DATA FOR THIS EXERCISE section start

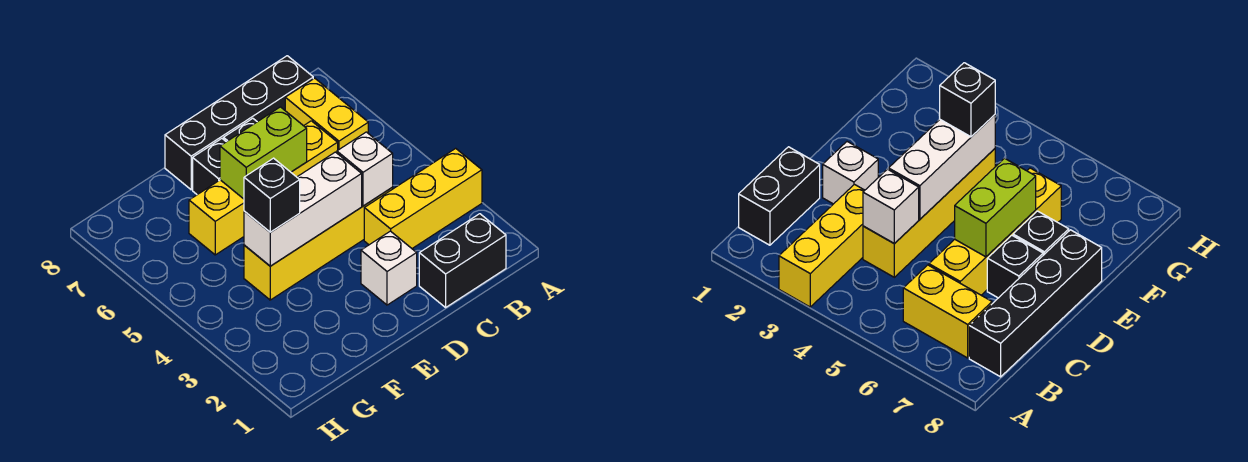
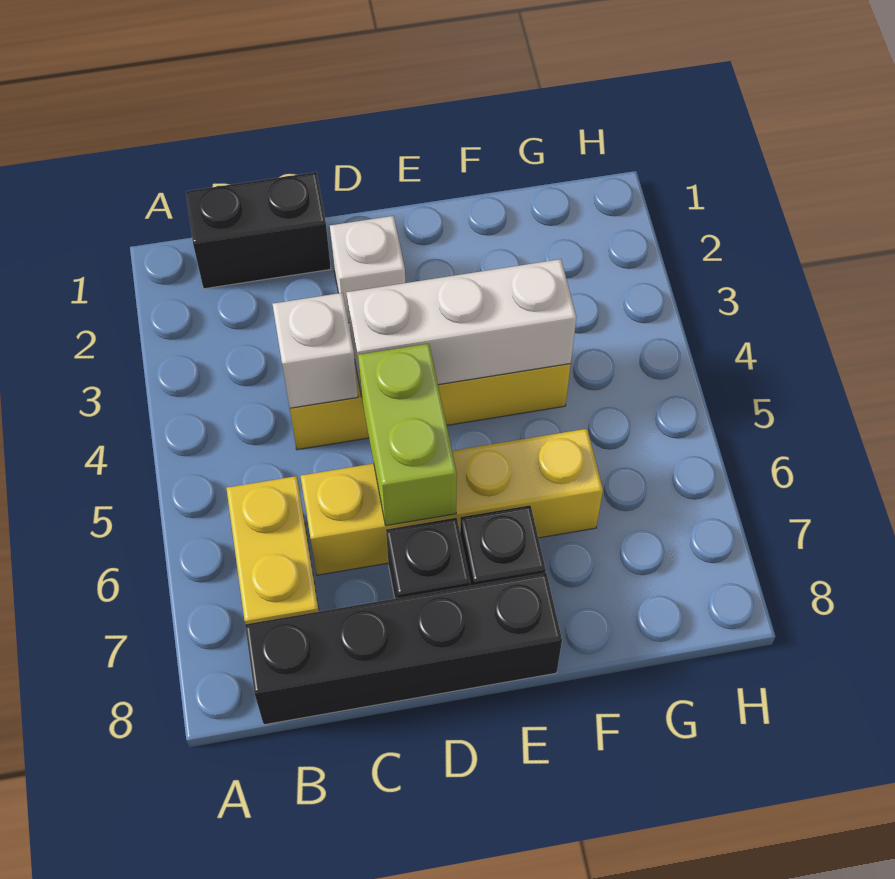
yellow brick A3:C3 level 1 -> none
lime brick D6:E6 level 2 -> lime brick D5:D6 level 2
black brick F4 level 3 -> none

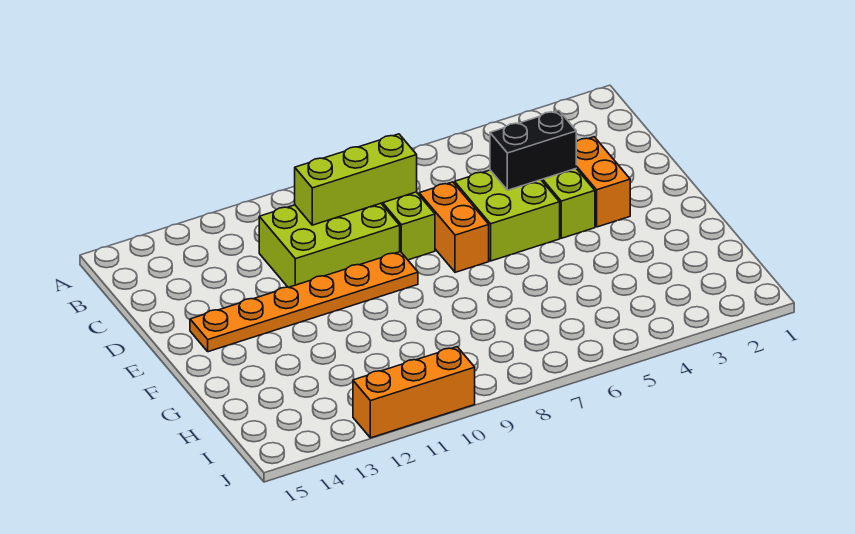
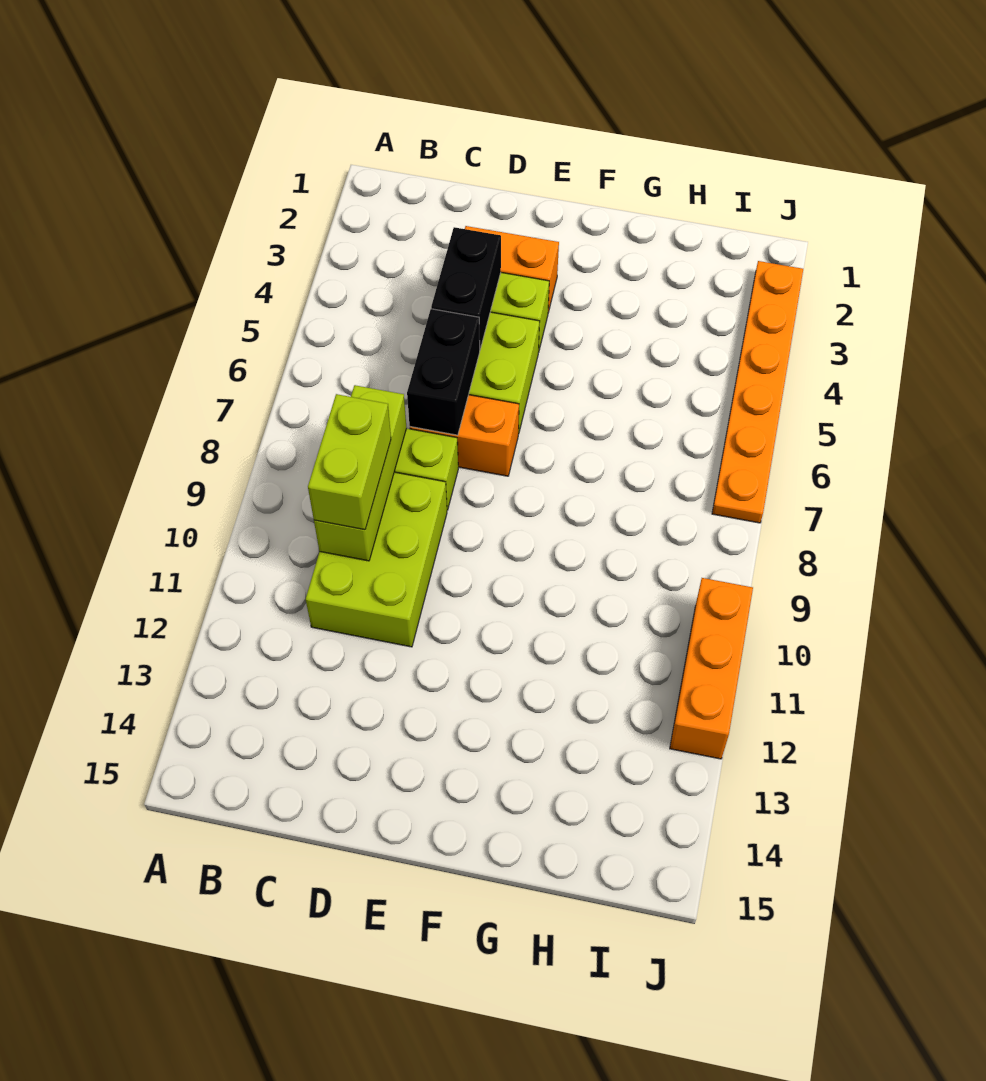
none -> lime brick C9:C10 level 3
none -> black brick D6:D7 level 2
orange plate E9:E14 level 1 -> orange plate J2:J7 level 1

DATA FOR THIS EXERCISE section end

▸ **WORK ORDER**
In the reply, each line of the data must appear exactly as written, and no picture may appear.

▸ **YOUR SOLUTION**
yellow brick A3:C3 level 1 -> none
lime brick D6:E6 level 2 -> lime brick D5:D6 level 2
black brick F4 level 3 -> none

none -> lime brick C9:C10 level 3
none -> black brick D6:D7 level 2
orange plate E9:E14 level 1 -> orange plate J2:J7 level 1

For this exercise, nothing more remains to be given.